Assignment: Transcribe all the records with complete accuracy.

Object state change records:

=-=-=-=-=

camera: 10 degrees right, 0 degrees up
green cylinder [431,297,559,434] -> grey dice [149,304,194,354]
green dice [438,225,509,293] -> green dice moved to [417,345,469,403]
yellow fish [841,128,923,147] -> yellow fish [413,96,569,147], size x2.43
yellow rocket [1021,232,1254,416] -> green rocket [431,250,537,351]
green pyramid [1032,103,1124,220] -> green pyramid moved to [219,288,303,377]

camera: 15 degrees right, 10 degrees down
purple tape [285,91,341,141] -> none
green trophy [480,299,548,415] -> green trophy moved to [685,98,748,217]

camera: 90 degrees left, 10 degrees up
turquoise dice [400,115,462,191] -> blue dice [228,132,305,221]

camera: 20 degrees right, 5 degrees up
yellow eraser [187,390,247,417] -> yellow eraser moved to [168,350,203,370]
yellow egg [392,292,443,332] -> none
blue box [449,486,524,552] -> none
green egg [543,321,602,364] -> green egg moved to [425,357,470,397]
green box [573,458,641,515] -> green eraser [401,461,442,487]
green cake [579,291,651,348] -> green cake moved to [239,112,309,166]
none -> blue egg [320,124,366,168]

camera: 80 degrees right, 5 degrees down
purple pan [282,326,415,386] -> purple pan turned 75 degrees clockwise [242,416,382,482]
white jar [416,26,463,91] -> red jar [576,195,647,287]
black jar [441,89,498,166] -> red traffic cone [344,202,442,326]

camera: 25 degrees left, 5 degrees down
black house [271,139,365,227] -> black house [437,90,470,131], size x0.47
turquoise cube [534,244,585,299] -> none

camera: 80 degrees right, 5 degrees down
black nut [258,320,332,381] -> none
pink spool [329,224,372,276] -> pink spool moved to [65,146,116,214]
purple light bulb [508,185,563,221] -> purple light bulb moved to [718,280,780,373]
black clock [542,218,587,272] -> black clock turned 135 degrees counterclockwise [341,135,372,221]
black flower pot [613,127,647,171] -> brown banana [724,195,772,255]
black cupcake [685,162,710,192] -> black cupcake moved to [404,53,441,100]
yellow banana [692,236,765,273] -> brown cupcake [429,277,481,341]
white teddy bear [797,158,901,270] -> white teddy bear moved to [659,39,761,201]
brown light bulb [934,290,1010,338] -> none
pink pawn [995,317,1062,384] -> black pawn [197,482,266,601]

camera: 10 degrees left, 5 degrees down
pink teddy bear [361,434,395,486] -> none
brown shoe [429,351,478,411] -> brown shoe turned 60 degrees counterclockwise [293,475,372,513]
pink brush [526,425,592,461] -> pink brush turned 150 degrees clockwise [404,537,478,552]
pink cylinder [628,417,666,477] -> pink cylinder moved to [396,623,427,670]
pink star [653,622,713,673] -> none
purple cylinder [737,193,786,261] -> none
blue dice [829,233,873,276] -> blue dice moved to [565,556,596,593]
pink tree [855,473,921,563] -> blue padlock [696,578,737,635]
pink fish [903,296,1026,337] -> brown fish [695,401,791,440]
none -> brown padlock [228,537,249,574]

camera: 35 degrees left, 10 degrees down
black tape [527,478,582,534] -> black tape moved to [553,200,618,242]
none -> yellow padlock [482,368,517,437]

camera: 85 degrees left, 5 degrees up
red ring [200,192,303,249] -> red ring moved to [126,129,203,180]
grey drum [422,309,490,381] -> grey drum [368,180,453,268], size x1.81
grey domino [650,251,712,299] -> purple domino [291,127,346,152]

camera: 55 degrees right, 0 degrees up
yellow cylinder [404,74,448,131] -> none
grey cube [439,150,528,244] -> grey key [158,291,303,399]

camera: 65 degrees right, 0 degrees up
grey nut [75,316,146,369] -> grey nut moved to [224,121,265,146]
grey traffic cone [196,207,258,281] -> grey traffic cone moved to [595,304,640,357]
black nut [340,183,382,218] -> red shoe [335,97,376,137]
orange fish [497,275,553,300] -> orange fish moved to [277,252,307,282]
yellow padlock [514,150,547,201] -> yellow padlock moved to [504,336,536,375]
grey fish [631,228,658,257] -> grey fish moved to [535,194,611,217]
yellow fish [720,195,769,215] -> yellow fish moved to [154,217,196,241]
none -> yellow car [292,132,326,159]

=-=-=-=-=

Result of the task:
camera: 10 degrees right, 0 degrees up
green cylinder [431,297,559,434] -> grey dice [149,304,194,354]
green dice [438,225,509,293] -> green dice moved to [417,345,469,403]
yellow fish [841,128,923,147] -> yellow fish [413,96,569,147], size x2.43
yellow rocket [1021,232,1254,416] -> green rocket [431,250,537,351]
green pyramid [1032,103,1124,220] -> green pyramid moved to [219,288,303,377]

camera: 15 degrees right, 10 degrees down
purple tape [285,91,341,141] -> none
green trophy [480,299,548,415] -> green trophy moved to [685,98,748,217]

camera: 90 degrees left, 10 degrees up
turquoise dice [400,115,462,191] -> blue dice [228,132,305,221]

camera: 20 degrees right, 5 degrees up
yellow eraser [187,390,247,417] -> yellow eraser moved to [168,350,203,370]
yellow egg [392,292,443,332] -> none
blue box [449,486,524,552] -> none
green egg [543,321,602,364] -> green egg moved to [425,357,470,397]
green box [573,458,641,515] -> green eraser [401,461,442,487]
green cake [579,291,651,348] -> green cake moved to [239,112,309,166]
none -> blue egg [320,124,366,168]

camera: 80 degrees right, 5 degrees down
purple pan [282,326,415,386] -> purple pan turned 75 degrees clockwise [242,416,382,482]
white jar [416,26,463,91] -> red jar [576,195,647,287]
black jar [441,89,498,166] -> red traffic cone [344,202,442,326]

camera: 25 degrees left, 5 degrees down
black house [271,139,365,227] -> black house [437,90,470,131], size x0.47
turquoise cube [534,244,585,299] -> none

camera: 80 degrees right, 5 degrees down
black nut [258,320,332,381] -> none
pink spool [329,224,372,276] -> pink spool moved to [65,146,116,214]
purple light bulb [508,185,563,221] -> purple light bulb moved to [718,280,780,373]
black clock [542,218,587,272] -> black clock turned 135 degrees counterclockwise [341,135,372,221]
black flower pot [613,127,647,171] -> brown banana [724,195,772,255]
black cupcake [685,162,710,192] -> black cupcake moved to [404,53,441,100]
yellow banana [692,236,765,273] -> brown cupcake [429,277,481,341]
white teddy bear [797,158,901,270] -> white teddy bear moved to [659,39,761,201]
brown light bulb [934,290,1010,338] -> none
pink pawn [995,317,1062,384] -> black pawn [197,482,266,601]

camera: 10 degrees left, 5 degrees down
pink teddy bear [361,434,395,486] -> none
brown shoe [429,351,478,411] -> brown shoe turned 60 degrees counterclockwise [293,475,372,513]
pink brush [526,425,592,461] -> pink brush turned 150 degrees clockwise [404,537,478,552]
pink cylinder [628,417,666,477] -> pink cylinder moved to [396,623,427,670]
pink star [653,622,713,673] -> none
purple cylinder [737,193,786,261] -> none
blue dice [829,233,873,276] -> blue dice moved to [565,556,596,593]
pink tree [855,473,921,563] -> blue padlock [696,578,737,635]
pink fish [903,296,1026,337] -> brown fish [695,401,791,440]
none -> brown padlock [228,537,249,574]

camera: 35 degrees left, 10 degrees down
black tape [527,478,582,534] -> black tape moved to [553,200,618,242]
none -> yellow padlock [482,368,517,437]

camera: 85 degrees left, 5 degrees up
red ring [200,192,303,249] -> red ring moved to [126,129,203,180]
grey drum [422,309,490,381] -> grey drum [368,180,453,268], size x1.81
grey domino [650,251,712,299] -> purple domino [291,127,346,152]

camera: 55 degrees right, 0 degrees up
yellow cylinder [404,74,448,131] -> none
grey cube [439,150,528,244] -> grey key [158,291,303,399]

camera: 65 degrees right, 0 degrees up
grey nut [75,316,146,369] -> grey nut moved to [224,121,265,146]
grey traffic cone [196,207,258,281] -> grey traffic cone moved to [595,304,640,357]
black nut [340,183,382,218] -> red shoe [335,97,376,137]
orange fish [497,275,553,300] -> orange fish moved to [277,252,307,282]
yellow padlock [514,150,547,201] -> yellow padlock moved to [504,336,536,375]
grey fish [631,228,658,257] -> grey fish moved to [535,194,611,217]
yellow fish [720,195,769,215] -> yellow fish moved to [154,217,196,241]
none -> yellow car [292,132,326,159]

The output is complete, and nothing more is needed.